BEGIN Task data
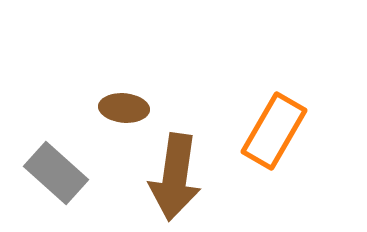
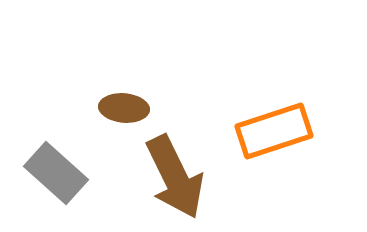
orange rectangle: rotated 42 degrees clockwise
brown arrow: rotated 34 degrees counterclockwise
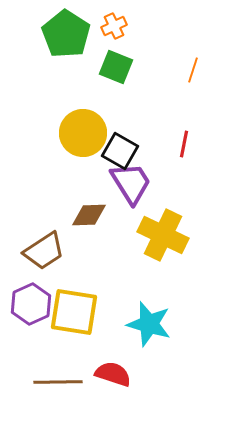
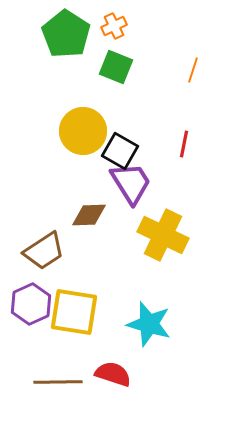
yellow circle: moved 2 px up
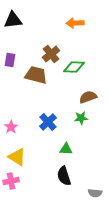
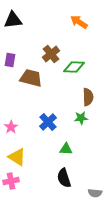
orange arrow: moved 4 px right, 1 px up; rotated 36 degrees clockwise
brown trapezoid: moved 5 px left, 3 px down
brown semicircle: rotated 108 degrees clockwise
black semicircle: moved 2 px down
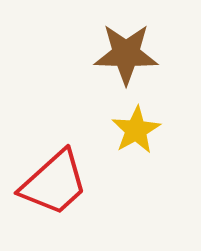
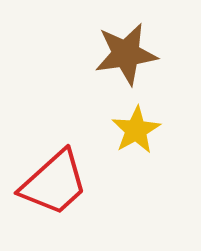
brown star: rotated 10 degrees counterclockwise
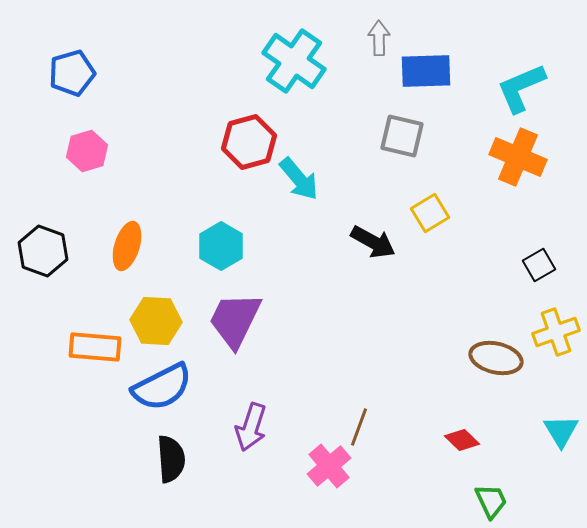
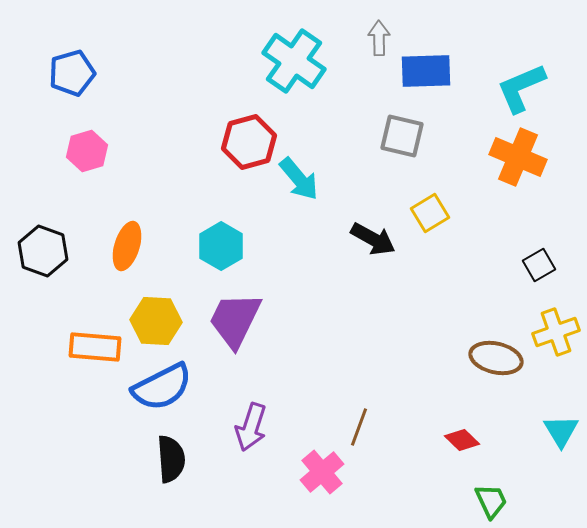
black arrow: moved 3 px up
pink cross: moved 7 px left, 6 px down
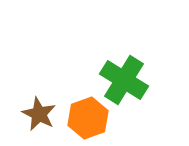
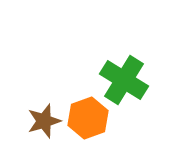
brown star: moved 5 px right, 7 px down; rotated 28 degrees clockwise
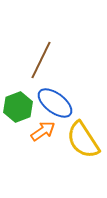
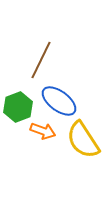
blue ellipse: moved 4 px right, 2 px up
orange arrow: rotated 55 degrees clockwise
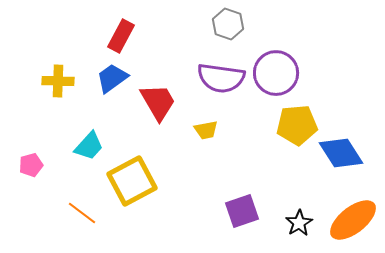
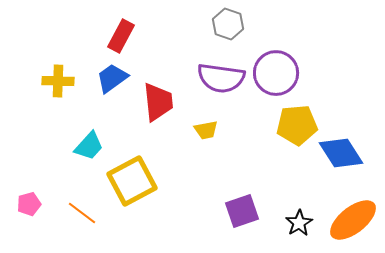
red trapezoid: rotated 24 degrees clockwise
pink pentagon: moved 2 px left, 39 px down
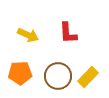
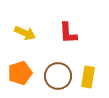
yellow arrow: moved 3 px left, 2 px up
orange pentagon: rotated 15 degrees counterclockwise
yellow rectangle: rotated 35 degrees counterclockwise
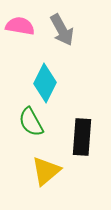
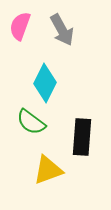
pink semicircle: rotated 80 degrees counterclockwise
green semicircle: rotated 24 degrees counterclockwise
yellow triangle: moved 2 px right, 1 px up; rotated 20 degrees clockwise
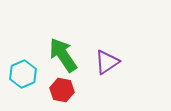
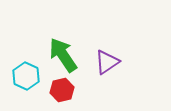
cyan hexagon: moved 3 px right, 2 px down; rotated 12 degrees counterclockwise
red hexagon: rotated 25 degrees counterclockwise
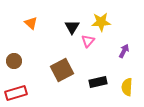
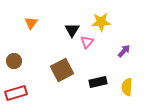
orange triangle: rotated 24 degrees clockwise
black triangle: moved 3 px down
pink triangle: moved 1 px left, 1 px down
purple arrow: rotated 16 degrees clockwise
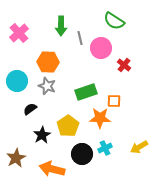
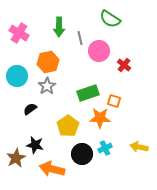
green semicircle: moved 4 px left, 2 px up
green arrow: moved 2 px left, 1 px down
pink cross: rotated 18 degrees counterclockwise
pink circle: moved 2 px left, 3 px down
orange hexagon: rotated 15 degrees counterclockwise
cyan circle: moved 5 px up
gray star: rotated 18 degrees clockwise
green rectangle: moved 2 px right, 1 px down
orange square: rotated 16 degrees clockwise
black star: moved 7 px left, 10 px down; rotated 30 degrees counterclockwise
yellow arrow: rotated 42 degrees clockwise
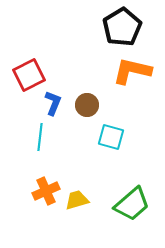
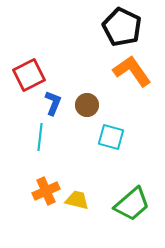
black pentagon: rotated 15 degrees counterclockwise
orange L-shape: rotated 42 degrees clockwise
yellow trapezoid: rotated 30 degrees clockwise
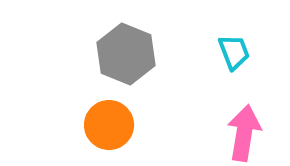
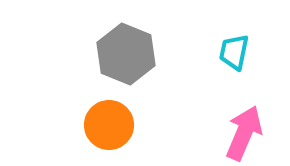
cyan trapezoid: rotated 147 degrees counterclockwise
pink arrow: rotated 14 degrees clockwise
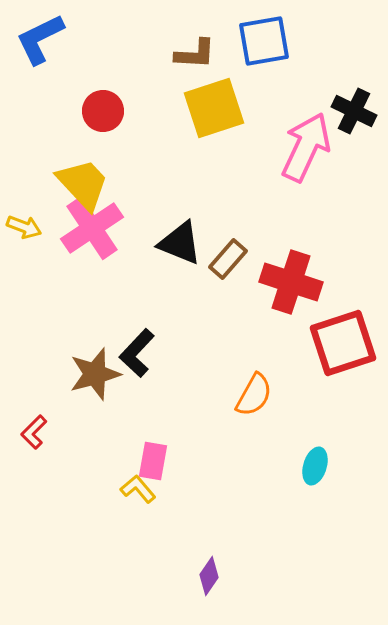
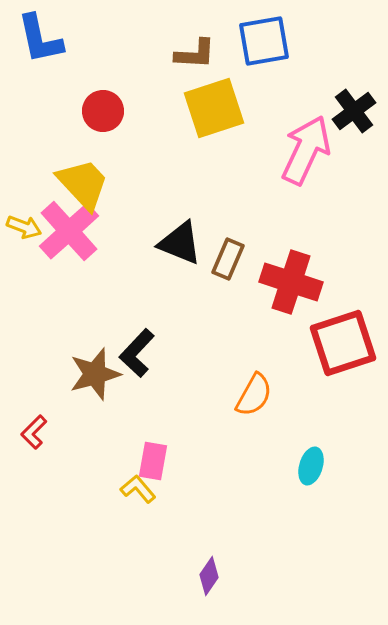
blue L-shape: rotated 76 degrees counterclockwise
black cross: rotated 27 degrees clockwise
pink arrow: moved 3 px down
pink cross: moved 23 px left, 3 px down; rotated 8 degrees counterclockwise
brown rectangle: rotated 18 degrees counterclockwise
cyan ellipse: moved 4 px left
END Task data
Leave out the pictures and repeat the lines from the start of the material through the line with "black arrow: moved 3 px up", inclusive.

▶ [Expected output]
orange rectangle: rotated 42 degrees clockwise
brown arrow: rotated 34 degrees counterclockwise
yellow circle: moved 2 px up
orange arrow: moved 4 px right, 1 px up; rotated 36 degrees clockwise
brown trapezoid: moved 5 px left, 3 px down
brown semicircle: rotated 108 degrees clockwise
black semicircle: moved 2 px down
brown star: rotated 10 degrees counterclockwise
black arrow: moved 3 px up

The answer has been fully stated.